WHAT YOU ARE ASKED TO DO - Transcribe all of the data exactly. Omit the pictures.

- Opening Delimiter -

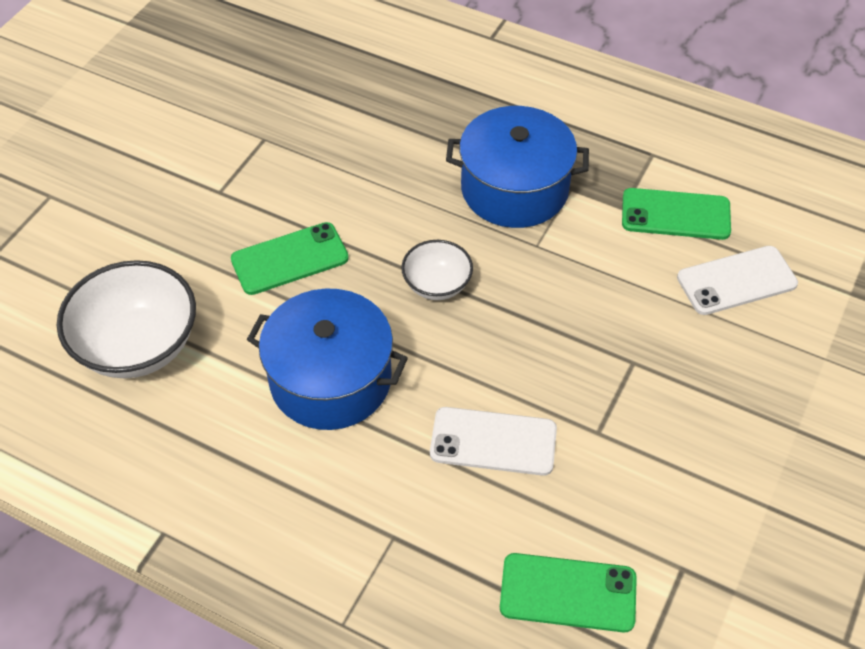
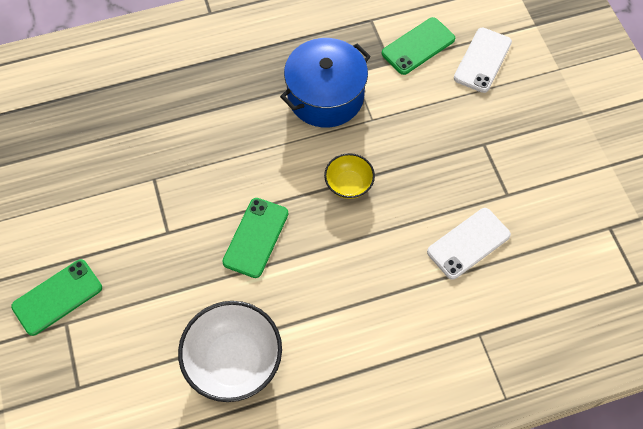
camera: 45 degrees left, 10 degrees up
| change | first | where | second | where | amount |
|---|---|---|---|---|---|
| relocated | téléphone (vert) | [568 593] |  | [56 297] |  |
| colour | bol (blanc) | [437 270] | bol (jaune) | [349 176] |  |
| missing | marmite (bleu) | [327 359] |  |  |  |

- Closing Delimiter -

WRITTEN RESPONSE -
camera: 45 degrees left, 10 degrees up
| change | first | where | second | where | amount |
|---|---|---|---|---|---|
| relocated | téléphone (vert) | [568 593] |  | [56 297] |  |
| colour | bol (blanc) | [437 270] | bol (jaune) | [349 176] |  |
| missing | marmite (bleu) | [327 359] |  |  |  |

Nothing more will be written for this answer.